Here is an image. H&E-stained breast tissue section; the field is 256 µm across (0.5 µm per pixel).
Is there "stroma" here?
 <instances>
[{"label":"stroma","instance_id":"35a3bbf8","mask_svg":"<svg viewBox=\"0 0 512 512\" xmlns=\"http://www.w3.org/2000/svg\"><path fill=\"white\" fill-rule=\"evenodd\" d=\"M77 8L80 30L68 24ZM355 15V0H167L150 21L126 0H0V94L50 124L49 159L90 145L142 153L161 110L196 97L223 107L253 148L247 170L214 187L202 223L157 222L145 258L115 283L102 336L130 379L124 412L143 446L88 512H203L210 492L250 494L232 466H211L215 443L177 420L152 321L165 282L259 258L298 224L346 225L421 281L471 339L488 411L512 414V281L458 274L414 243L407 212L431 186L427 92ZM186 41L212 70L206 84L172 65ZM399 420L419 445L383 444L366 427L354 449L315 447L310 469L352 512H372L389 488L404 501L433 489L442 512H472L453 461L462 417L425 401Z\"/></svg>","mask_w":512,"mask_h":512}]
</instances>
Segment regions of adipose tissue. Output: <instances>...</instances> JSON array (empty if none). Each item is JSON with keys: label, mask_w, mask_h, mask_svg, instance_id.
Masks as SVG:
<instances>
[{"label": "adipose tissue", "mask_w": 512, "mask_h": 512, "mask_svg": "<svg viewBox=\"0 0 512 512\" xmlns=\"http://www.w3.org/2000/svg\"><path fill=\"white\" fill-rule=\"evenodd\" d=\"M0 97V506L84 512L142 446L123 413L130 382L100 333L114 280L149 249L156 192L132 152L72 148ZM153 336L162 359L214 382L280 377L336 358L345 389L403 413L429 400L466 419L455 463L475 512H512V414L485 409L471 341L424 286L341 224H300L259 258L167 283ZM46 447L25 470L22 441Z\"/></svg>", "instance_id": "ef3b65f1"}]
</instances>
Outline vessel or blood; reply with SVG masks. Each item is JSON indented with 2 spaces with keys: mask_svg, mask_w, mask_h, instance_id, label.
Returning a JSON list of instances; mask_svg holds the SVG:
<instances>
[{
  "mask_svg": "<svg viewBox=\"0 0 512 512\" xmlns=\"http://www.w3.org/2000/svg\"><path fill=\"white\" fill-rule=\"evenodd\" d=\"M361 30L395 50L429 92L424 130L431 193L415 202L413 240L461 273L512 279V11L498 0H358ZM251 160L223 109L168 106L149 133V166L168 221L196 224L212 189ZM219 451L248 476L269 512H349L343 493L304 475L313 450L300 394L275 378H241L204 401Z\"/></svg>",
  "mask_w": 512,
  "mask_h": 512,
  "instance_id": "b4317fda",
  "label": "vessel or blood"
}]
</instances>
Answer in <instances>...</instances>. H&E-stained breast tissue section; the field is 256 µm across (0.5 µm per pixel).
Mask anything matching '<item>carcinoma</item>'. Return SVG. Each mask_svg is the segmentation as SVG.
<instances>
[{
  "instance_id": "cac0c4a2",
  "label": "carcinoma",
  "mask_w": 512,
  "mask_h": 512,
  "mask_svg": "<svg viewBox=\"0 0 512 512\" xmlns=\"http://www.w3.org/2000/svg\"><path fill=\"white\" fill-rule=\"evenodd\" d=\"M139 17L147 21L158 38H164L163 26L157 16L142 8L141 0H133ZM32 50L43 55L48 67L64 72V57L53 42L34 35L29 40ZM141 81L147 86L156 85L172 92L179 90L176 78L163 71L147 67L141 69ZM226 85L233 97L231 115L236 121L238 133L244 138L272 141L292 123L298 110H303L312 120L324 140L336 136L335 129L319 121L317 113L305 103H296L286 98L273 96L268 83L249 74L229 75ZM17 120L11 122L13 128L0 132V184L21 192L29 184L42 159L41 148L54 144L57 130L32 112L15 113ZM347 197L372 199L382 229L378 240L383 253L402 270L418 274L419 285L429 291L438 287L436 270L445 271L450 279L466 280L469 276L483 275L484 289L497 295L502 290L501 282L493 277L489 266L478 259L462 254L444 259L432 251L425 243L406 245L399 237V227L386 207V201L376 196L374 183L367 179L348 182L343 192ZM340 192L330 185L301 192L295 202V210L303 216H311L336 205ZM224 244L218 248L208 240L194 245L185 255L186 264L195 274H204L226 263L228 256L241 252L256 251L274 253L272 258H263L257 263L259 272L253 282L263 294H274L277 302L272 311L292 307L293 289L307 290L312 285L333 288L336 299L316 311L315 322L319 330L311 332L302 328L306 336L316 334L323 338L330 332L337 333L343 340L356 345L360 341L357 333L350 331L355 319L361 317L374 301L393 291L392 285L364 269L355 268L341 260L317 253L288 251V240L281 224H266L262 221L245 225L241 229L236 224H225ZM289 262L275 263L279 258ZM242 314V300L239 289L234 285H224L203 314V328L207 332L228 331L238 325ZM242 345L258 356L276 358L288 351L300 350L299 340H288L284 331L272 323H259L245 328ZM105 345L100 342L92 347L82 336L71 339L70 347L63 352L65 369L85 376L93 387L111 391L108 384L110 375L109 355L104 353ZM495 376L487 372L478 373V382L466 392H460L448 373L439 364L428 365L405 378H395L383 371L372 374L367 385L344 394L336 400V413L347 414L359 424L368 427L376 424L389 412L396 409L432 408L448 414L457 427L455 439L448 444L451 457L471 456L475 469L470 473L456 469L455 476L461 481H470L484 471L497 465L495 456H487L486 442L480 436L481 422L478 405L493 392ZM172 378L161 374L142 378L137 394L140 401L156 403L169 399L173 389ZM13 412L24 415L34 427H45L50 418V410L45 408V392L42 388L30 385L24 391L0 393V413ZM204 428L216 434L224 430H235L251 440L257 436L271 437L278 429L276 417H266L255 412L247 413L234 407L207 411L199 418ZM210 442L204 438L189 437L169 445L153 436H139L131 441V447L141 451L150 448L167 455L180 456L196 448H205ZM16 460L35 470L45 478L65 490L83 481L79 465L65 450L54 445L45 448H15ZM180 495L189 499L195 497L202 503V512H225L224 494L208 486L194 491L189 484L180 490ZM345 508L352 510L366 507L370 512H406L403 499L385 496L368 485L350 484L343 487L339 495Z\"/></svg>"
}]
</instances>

▬▬▬▬▬▬▬▬▬▬

EXERCISE: Reproduce all the records precisely.

FINAL ANSWER:
Here is an image. H&E-stained breast tissue section; the field is 256 µm across (0.5 µm per pixel).
Is there "stroma" here?
 <instances>
[{"label":"stroma","instance_id":"35a3bbf8","mask_svg":"<svg viewBox=\"0 0 512 512\" xmlns=\"http://www.w3.org/2000/svg\"><path fill=\"white\" fill-rule=\"evenodd\" d=\"M77 8L80 30L68 24ZM355 15V0H167L150 21L126 0H0V94L50 124L49 159L90 145L142 153L161 110L196 97L223 107L253 148L247 170L214 187L202 223L157 222L145 258L115 283L102 336L130 379L124 412L143 446L88 512H203L210 492L250 494L232 466H211L215 443L177 420L152 321L165 282L259 258L298 224L346 225L421 281L471 339L488 411L512 414V281L458 274L414 243L407 212L431 186L427 92ZM186 41L212 70L206 84L172 65ZM399 420L419 445L383 444L366 427L354 449L315 447L310 469L352 512H372L389 488L404 501L433 489L442 512H472L453 461L462 417L425 401Z\"/></svg>","mask_w":512,"mask_h":512}]
</instances>
Segment regions of adipose tissue. Output: <instances>...</instances> JSON array (empty if none). Each item is JSON with keys: label, mask_w, mask_h, mask_svg, instance_id.
Masks as SVG:
<instances>
[{"label": "adipose tissue", "mask_w": 512, "mask_h": 512, "mask_svg": "<svg viewBox=\"0 0 512 512\" xmlns=\"http://www.w3.org/2000/svg\"><path fill=\"white\" fill-rule=\"evenodd\" d=\"M0 97V506L84 512L142 446L123 413L130 382L100 333L114 280L149 249L156 192L132 152L72 148ZM153 336L162 359L214 382L280 377L336 358L345 389L403 413L429 400L466 419L455 463L475 512H512V414L485 409L471 341L424 286L341 224H300L259 258L167 283ZM46 447L25 470L22 441Z\"/></svg>", "instance_id": "ef3b65f1"}]
</instances>
Outline vessel or blood; reply with SVG masks. Each item is JSON indented with 2 spaces with keys: mask_svg, mask_w, mask_h, instance_id, label.
Returning a JSON list of instances; mask_svg holds the SVG:
<instances>
[{
  "mask_svg": "<svg viewBox=\"0 0 512 512\" xmlns=\"http://www.w3.org/2000/svg\"><path fill=\"white\" fill-rule=\"evenodd\" d=\"M361 30L395 50L429 92L424 130L431 193L415 202L413 240L461 273L512 279V11L498 0H358ZM251 160L223 109L168 106L149 133V166L168 221L196 224L212 189ZM219 451L248 476L269 512H349L343 493L304 475L313 450L300 394L275 378H241L204 401Z\"/></svg>",
  "mask_w": 512,
  "mask_h": 512,
  "instance_id": "b4317fda",
  "label": "vessel or blood"
}]
</instances>
Answer in <instances>...</instances>. H&E-stained breast tissue section; the field is 256 µm across (0.5 µm per pixel).
Mask anything matching '<item>carcinoma</item>'. Return SVG. Each mask_svg is the segmentation as SVG.
<instances>
[{
  "instance_id": "cac0c4a2",
  "label": "carcinoma",
  "mask_w": 512,
  "mask_h": 512,
  "mask_svg": "<svg viewBox=\"0 0 512 512\" xmlns=\"http://www.w3.org/2000/svg\"><path fill=\"white\" fill-rule=\"evenodd\" d=\"M139 17L147 21L158 38H164L163 26L157 16L142 8L141 0H133ZM32 50L43 55L48 67L64 72V57L53 42L34 35L29 40ZM141 81L147 86L156 85L172 92L179 90L176 78L163 71L147 67L141 69ZM226 85L233 97L231 115L236 121L238 133L244 138L272 141L292 123L298 110H303L312 120L324 140L336 136L335 129L319 121L317 113L305 103H296L286 98L273 96L268 83L249 74L229 75ZM17 120L11 122L13 128L0 132V184L21 192L29 184L42 159L41 148L54 144L57 130L32 112L15 113ZM347 197L372 199L382 229L378 240L383 253L402 270L418 274L419 285L429 291L438 287L436 270L445 271L450 279L466 280L469 276L483 275L484 289L497 295L502 290L501 282L493 277L489 266L478 259L462 254L444 259L432 251L425 243L406 245L399 237V227L386 207V201L376 196L374 183L367 179L348 182L343 192ZM340 192L330 185L301 192L295 202V210L303 216H311L336 205ZM224 244L218 248L208 240L194 245L185 255L186 264L195 274H204L226 263L228 256L241 252L256 251L274 253L272 258H263L257 263L259 272L253 282L263 294H274L277 302L272 311L292 307L293 289L307 290L312 285L333 288L336 299L316 311L315 322L319 330L311 332L302 328L306 336L316 334L323 338L330 332L337 333L343 340L356 345L360 341L357 333L350 331L355 319L361 317L374 301L393 291L392 285L364 269L355 268L341 260L317 253L288 251V240L281 224H266L262 221L245 225L241 229L236 224H225ZM289 262L275 263L279 258ZM242 314V300L239 289L234 285H224L203 314V328L207 332L228 331L238 325ZM242 345L258 356L276 358L288 351L300 350L299 340H288L284 331L272 323H259L245 328ZM105 345L100 342L92 347L82 336L71 339L70 347L63 352L65 369L85 376L93 387L111 391L108 384L110 375L109 355L104 353ZM495 376L487 372L478 373V382L466 392H460L448 373L439 364L428 365L405 378H395L383 371L372 374L367 385L344 394L336 400V413L347 414L359 424L368 427L376 424L389 412L396 409L432 408L448 414L457 427L455 439L448 444L451 457L471 456L475 469L470 473L456 469L455 476L461 481H470L484 471L497 465L495 456H487L486 442L480 436L481 422L478 405L493 392ZM172 378L161 374L142 378L137 394L140 401L156 403L169 399L173 389ZM13 412L24 415L34 427H45L50 418V410L45 408V392L42 388L30 385L24 391L0 393V413ZM204 428L216 434L224 430H235L251 440L257 436L271 437L278 429L276 417H266L255 412L247 413L234 407L207 411L199 418ZM210 442L204 438L189 437L169 445L153 436H139L131 441V447L141 451L150 448L167 455L180 456L196 448H205ZM16 460L35 470L45 478L65 490L83 481L79 465L65 450L54 445L45 448H15ZM180 495L189 499L195 497L202 503V512H225L224 494L208 486L194 491L189 484L180 490ZM345 508L352 510L366 507L370 512H406L403 499L385 496L368 485L350 484L343 487L339 495Z\"/></svg>"
}]
</instances>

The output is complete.